[Exercise details] Output the line that contains "Someone carried the brown padlock", then every line beneath it through the end of the records, exactly as given and with no other lines.

Stored data entries:
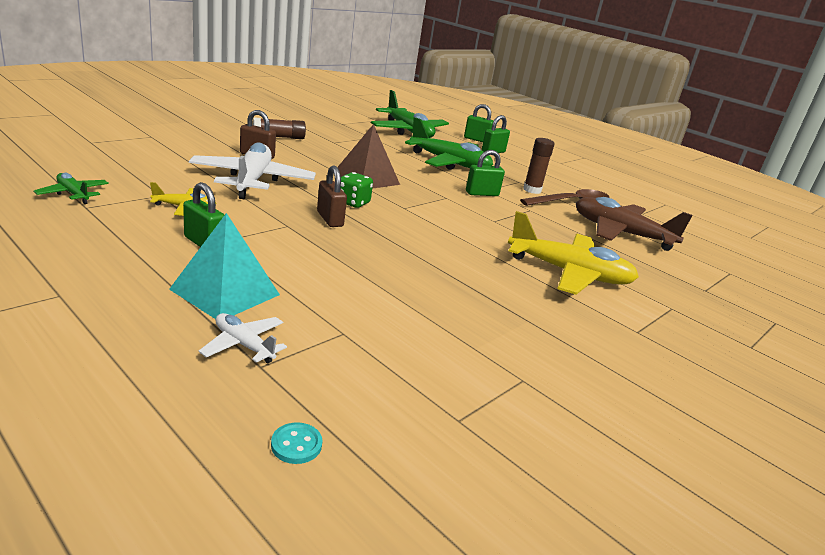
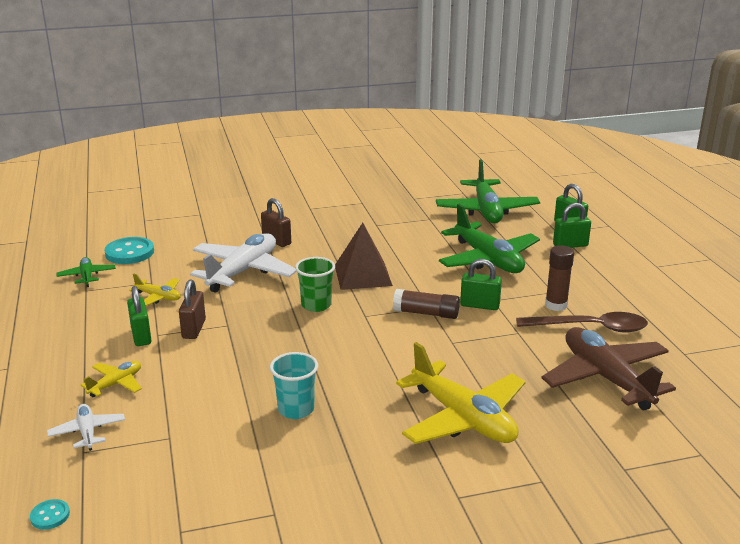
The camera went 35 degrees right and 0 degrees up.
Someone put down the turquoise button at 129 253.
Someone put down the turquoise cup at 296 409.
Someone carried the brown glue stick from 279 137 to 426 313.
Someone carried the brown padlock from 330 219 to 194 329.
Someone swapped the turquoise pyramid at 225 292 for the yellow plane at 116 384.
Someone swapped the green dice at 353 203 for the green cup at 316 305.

[Response for this exercise]
Someone carried the brown padlock from 330 219 to 194 329.
Someone swapped the turquoise pyramid at 225 292 for the yellow plane at 116 384.
Someone swapped the green dice at 353 203 for the green cup at 316 305.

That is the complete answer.